***** Source data

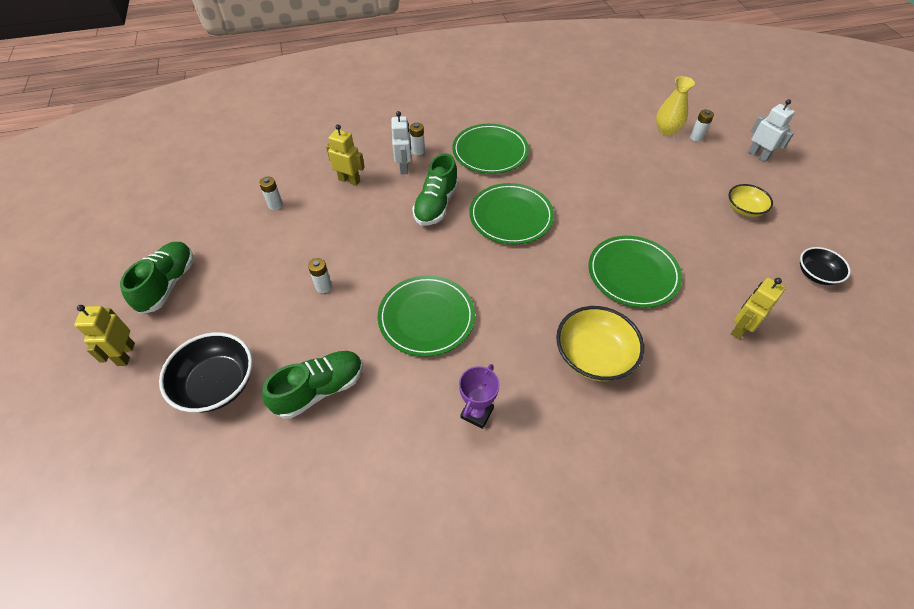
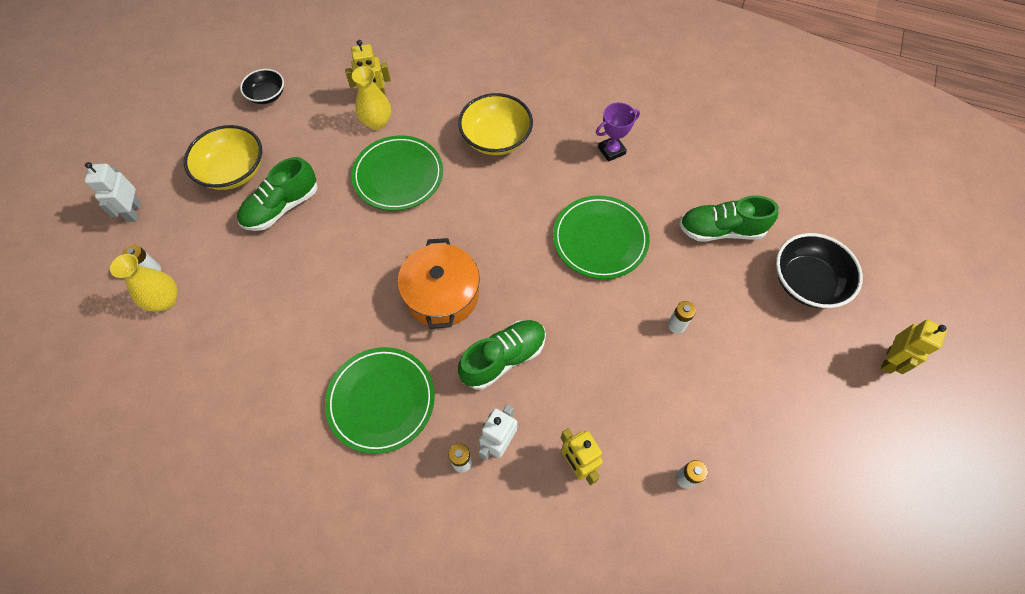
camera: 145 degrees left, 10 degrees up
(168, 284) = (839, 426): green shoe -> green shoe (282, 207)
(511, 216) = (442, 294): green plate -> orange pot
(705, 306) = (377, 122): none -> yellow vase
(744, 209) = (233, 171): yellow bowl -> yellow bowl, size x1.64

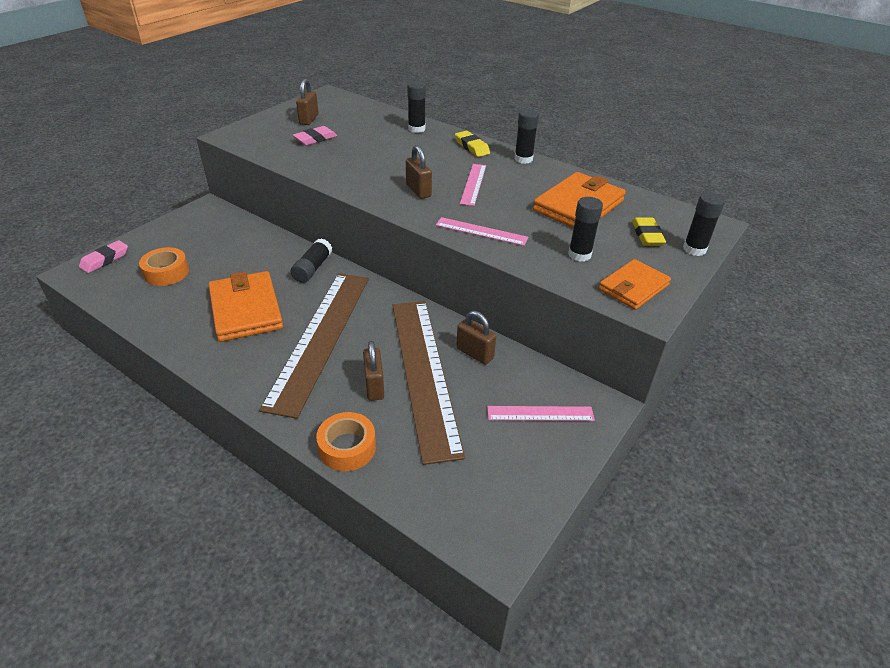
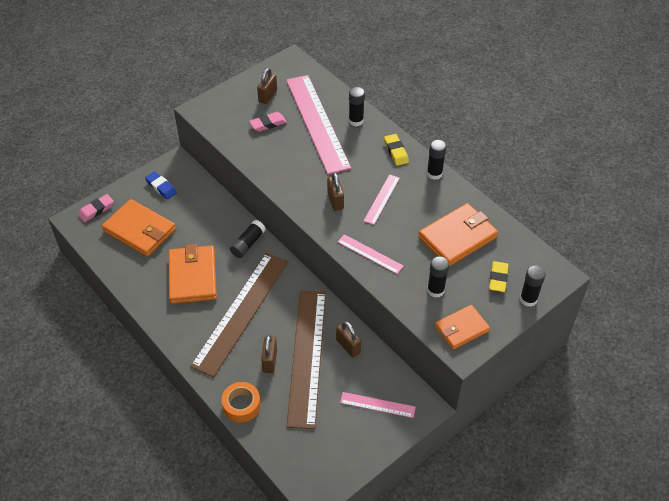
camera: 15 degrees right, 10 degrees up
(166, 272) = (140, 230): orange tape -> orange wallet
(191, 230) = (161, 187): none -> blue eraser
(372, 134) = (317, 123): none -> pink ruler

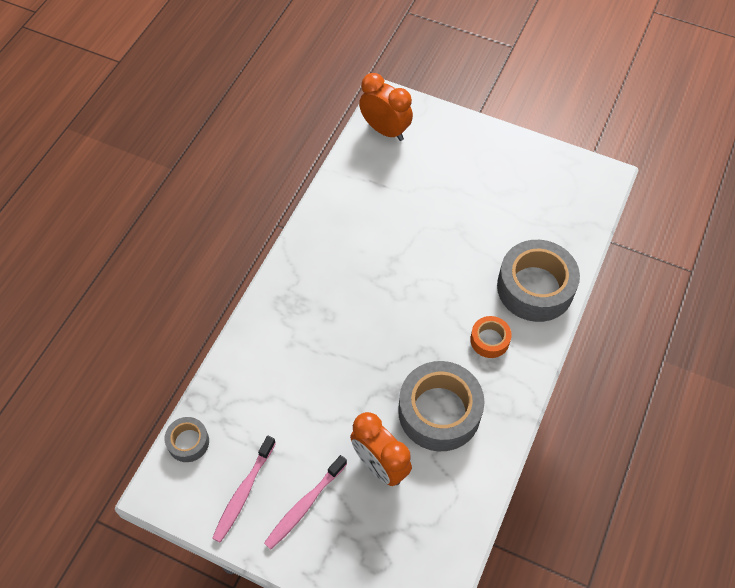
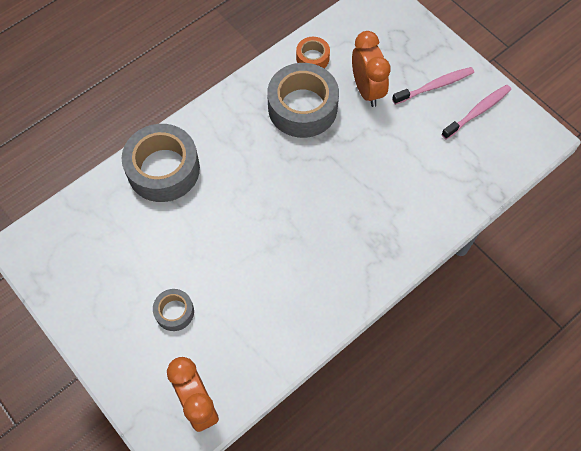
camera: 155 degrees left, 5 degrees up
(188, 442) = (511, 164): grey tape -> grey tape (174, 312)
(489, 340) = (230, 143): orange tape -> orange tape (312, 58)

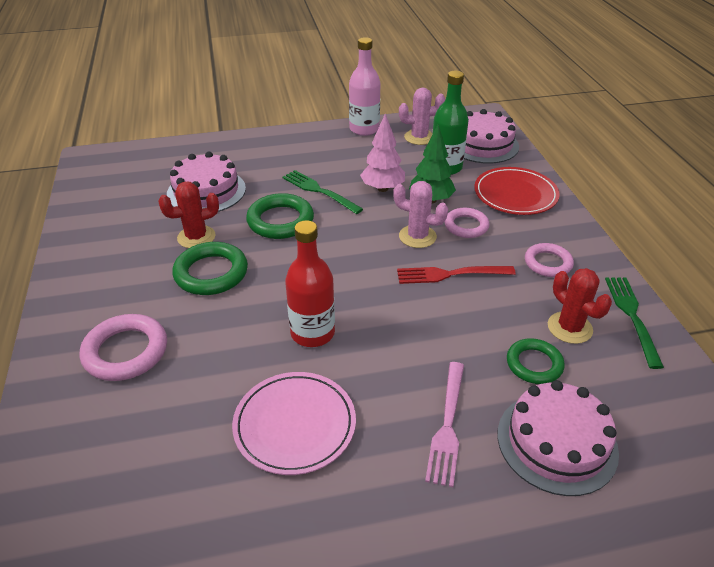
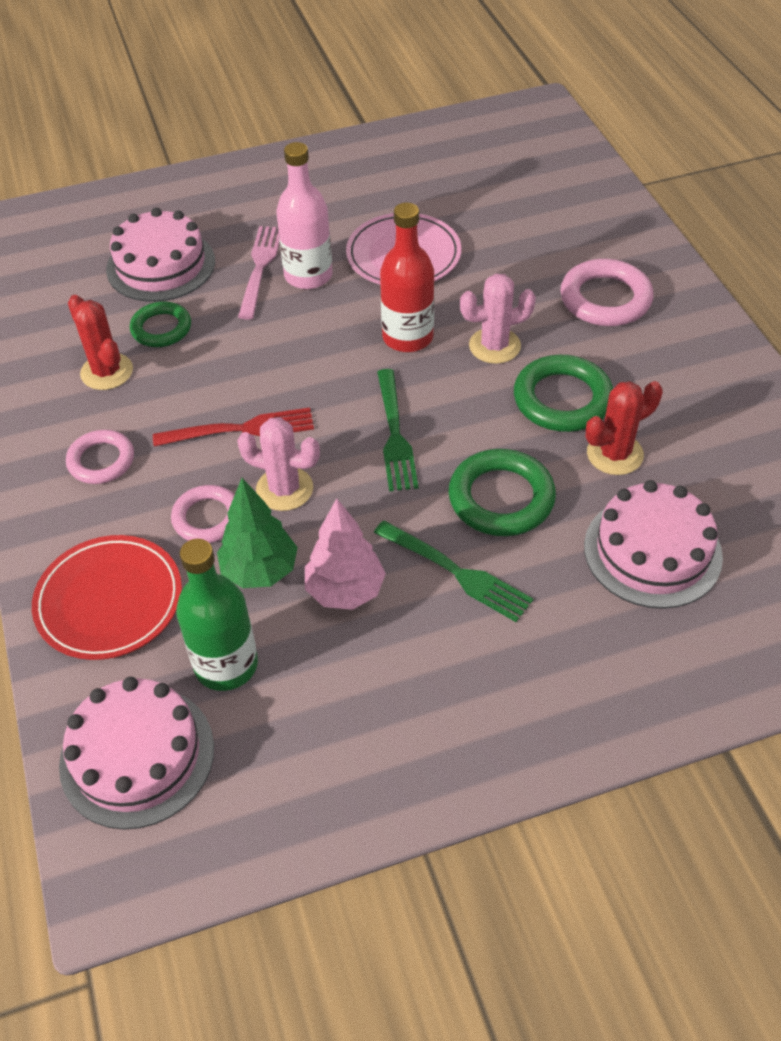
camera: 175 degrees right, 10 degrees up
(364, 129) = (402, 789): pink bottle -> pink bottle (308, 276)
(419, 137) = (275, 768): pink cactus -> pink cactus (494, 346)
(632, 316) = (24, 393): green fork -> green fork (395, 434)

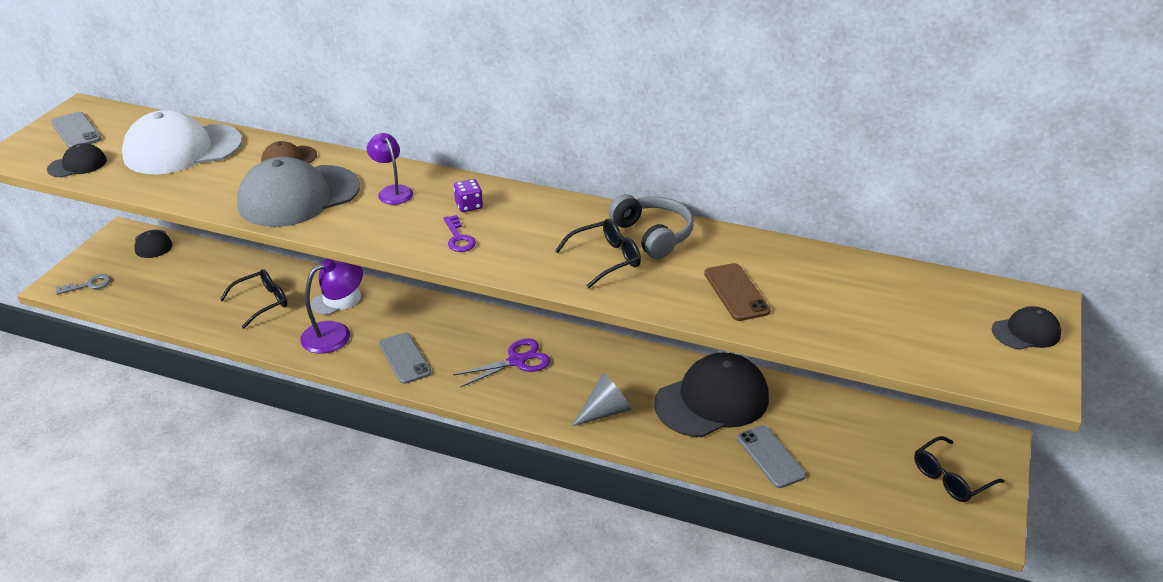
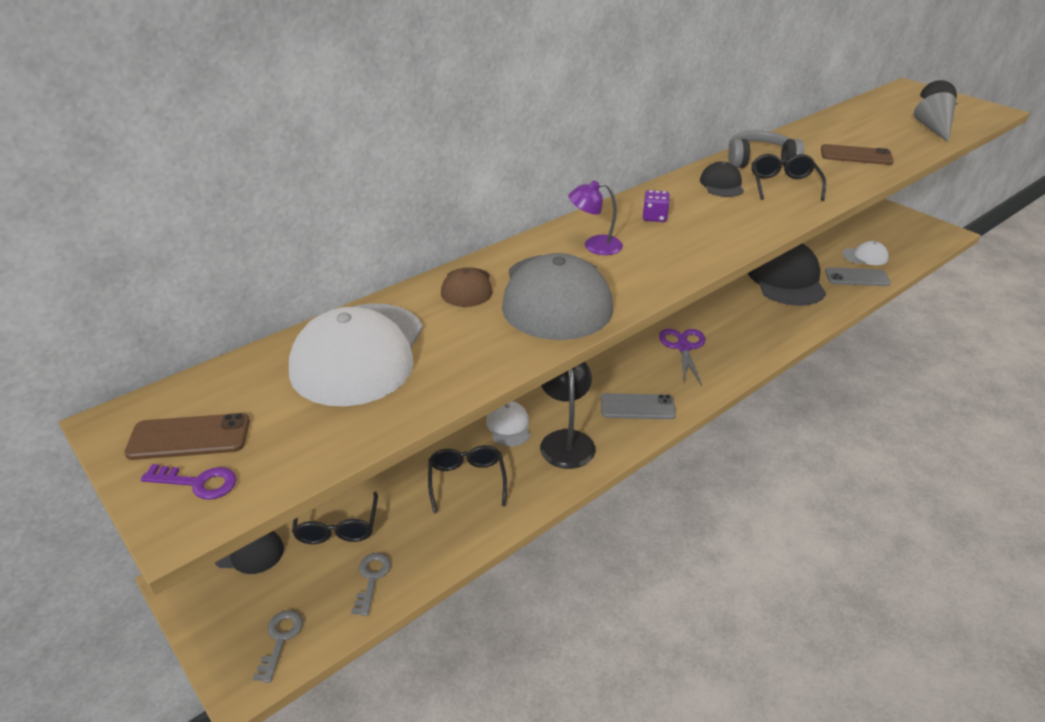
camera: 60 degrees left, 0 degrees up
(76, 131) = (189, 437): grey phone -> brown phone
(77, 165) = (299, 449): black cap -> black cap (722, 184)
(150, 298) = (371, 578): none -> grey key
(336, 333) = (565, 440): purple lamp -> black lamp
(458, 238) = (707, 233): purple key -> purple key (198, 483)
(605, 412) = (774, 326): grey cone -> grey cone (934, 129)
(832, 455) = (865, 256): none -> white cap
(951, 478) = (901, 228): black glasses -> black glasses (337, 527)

**********

** Task brief **
Can the entries above be repeated exactly, without their pictures?

** Response **
camera: 145 degrees left, 10 degrees up
(168, 284) = (839, 426): green shoe -> green shoe (282, 207)
(511, 216) = (442, 294): green plate -> orange pot
(705, 306) = (377, 122): none -> yellow vase
(744, 209) = (233, 171): yellow bowl -> yellow bowl, size x1.64

camera: 15 degrees right, 10 degrees up
(166, 272) = (140, 230): orange tape -> orange wallet
(191, 230) = (161, 187): none -> blue eraser
(372, 134) = (317, 123): none -> pink ruler

camera: 155 degrees left, 5 degrees up
(188, 442) = (511, 164): grey tape -> grey tape (174, 312)
(489, 340) = (230, 143): orange tape -> orange tape (312, 58)

camera: 175 degrees right, 10 degrees up
(364, 129) = (402, 789): pink bottle -> pink bottle (308, 276)
(419, 137) = (275, 768): pink cactus -> pink cactus (494, 346)
(632, 316) = (24, 393): green fork -> green fork (395, 434)

camera: 60 degrees left, 0 degrees up
(76, 131) = (189, 437): grey phone -> brown phone
(77, 165) = (299, 449): black cap -> black cap (722, 184)
(150, 298) = (371, 578): none -> grey key
(336, 333) = (565, 440): purple lamp -> black lamp
(458, 238) = (707, 233): purple key -> purple key (198, 483)
(605, 412) = (774, 326): grey cone -> grey cone (934, 129)
(832, 455) = (865, 256): none -> white cap
(951, 478) = (901, 228): black glasses -> black glasses (337, 527)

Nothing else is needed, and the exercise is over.